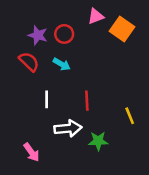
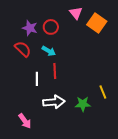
pink triangle: (96, 16) -> (76, 13), turned -48
red line: (87, 101) -> (55, 71), moved
green star: (98, 141) -> (83, 104), moved

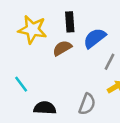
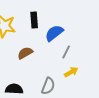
brown semicircle: (62, 48) -> (25, 53), moved

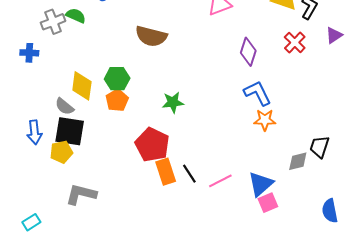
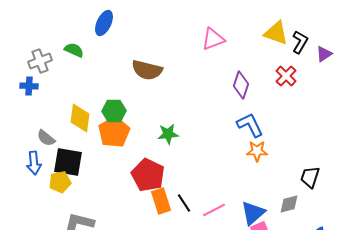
gray cross: (53, 22) -> (40, 61), moved
purple triangle: (334, 35) -> (324, 54), moved
orange pentagon: (117, 100) -> (114, 132), size x1.4
gray semicircle: (64, 106) -> (46, 138), moved
gray diamond: (298, 161) -> (289, 204), moved

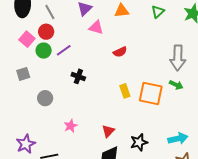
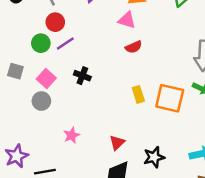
pink triangle: (96, 27) -> (127, 20), moved
red circle: (46, 32) -> (55, 22), moved
pink square: (27, 39) -> (46, 78), moved
gray square: (23, 74) -> (15, 71), turned 32

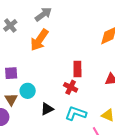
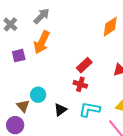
gray cross: (10, 25) -> (10, 24), moved
red rectangle: (77, 69) -> (84, 65), turned 56
purple square: (11, 73) -> (19, 56), moved

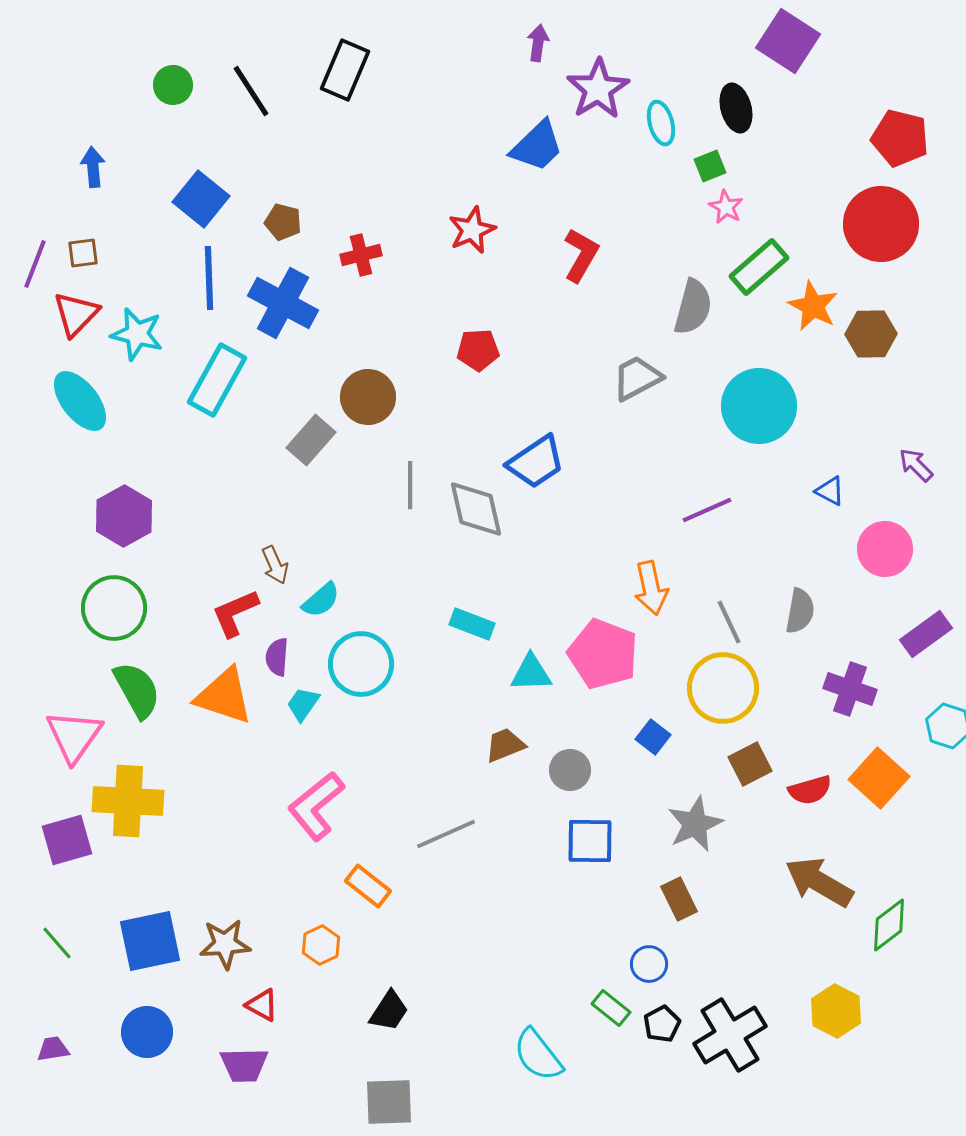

**Task**. The data above should be returned in full, exactly as written, apart from its images.

**Task solution**.
pink triangle: (96, 16) -> (76, 13), turned -48
red line: (87, 101) -> (55, 71), moved
green star: (98, 141) -> (83, 104), moved

brown semicircle: (62, 48) -> (25, 53), moved

gray cross: (53, 22) -> (40, 61), moved
purple triangle: (334, 35) -> (324, 54), moved
orange pentagon: (117, 100) -> (114, 132), size x1.4
gray semicircle: (64, 106) -> (46, 138), moved
gray diamond: (298, 161) -> (289, 204), moved

pink triangle: (96, 27) -> (127, 20), moved
red circle: (46, 32) -> (55, 22), moved
pink square: (27, 39) -> (46, 78), moved
gray square: (23, 74) -> (15, 71), turned 32

gray cross: (10, 25) -> (10, 24), moved
red rectangle: (77, 69) -> (84, 65), turned 56
purple square: (11, 73) -> (19, 56), moved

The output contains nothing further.